WORK TASK:
Leaving the pictures aside, reproduce the data in full and word for word.

Shape scene image sequences:

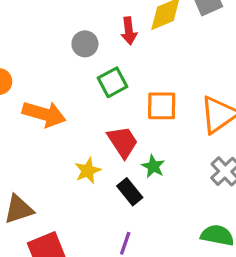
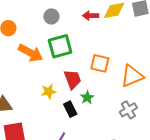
red arrow: (129, 31) -> (91, 16), turned 84
gray circle: (85, 44) -> (51, 16), moved
green square: (112, 82) -> (60, 46), moved, size x1.4

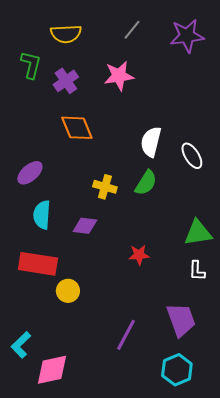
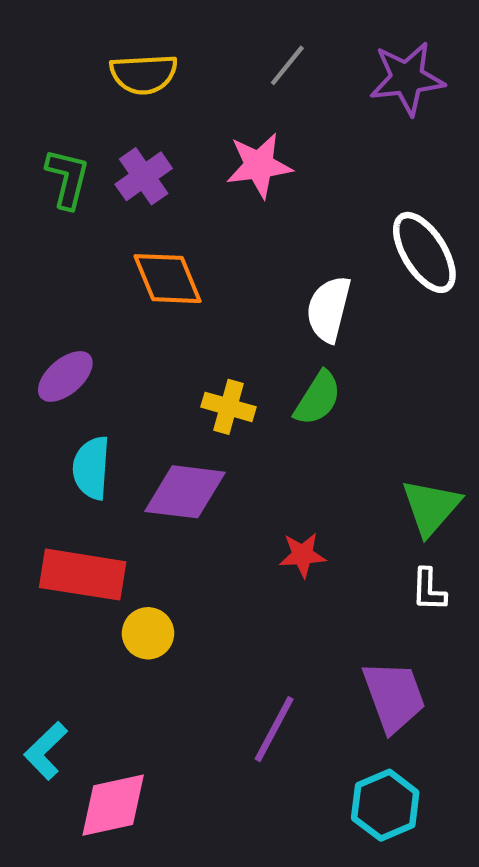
green L-shape: (31, 65) -> (67, 178), moved
white ellipse: (192, 156) -> (424, 252), moved, size x1.4
purple diamond: (85, 226) -> (185, 492), size x1.5
green triangle: (198, 233) -> (431, 507), turned -40

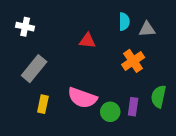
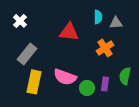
white cross: (25, 27) -> (20, 21), turned 32
red triangle: (87, 41) -> (69, 32), size x1.5
yellow rectangle: (43, 104) -> (34, 82), size x1.6

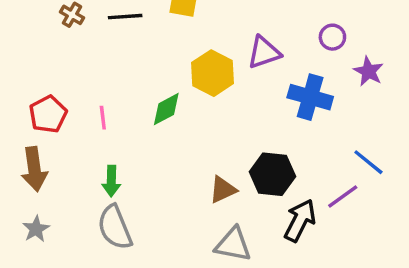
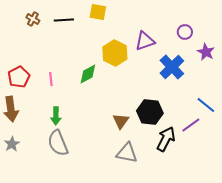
blue cross: (310, 97) -> (172, 67), turned 30
brown triangle: (223, 190) -> (121, 121), turned -30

FINISHED EXERCISE:
red arrow: (129, 31) -> (91, 16), turned 84
gray circle: (85, 44) -> (51, 16), moved
green square: (112, 82) -> (60, 46), moved, size x1.4

green L-shape: (31, 65) -> (67, 178), moved
white ellipse: (192, 156) -> (424, 252), moved, size x1.4
purple diamond: (85, 226) -> (185, 492), size x1.5
green triangle: (198, 233) -> (431, 507), turned -40

white cross: (25, 27) -> (20, 21), turned 32
red triangle: (87, 41) -> (69, 32), size x1.5
yellow rectangle: (43, 104) -> (34, 82), size x1.6

blue cross: (310, 97) -> (172, 67), turned 30
brown triangle: (223, 190) -> (121, 121), turned -30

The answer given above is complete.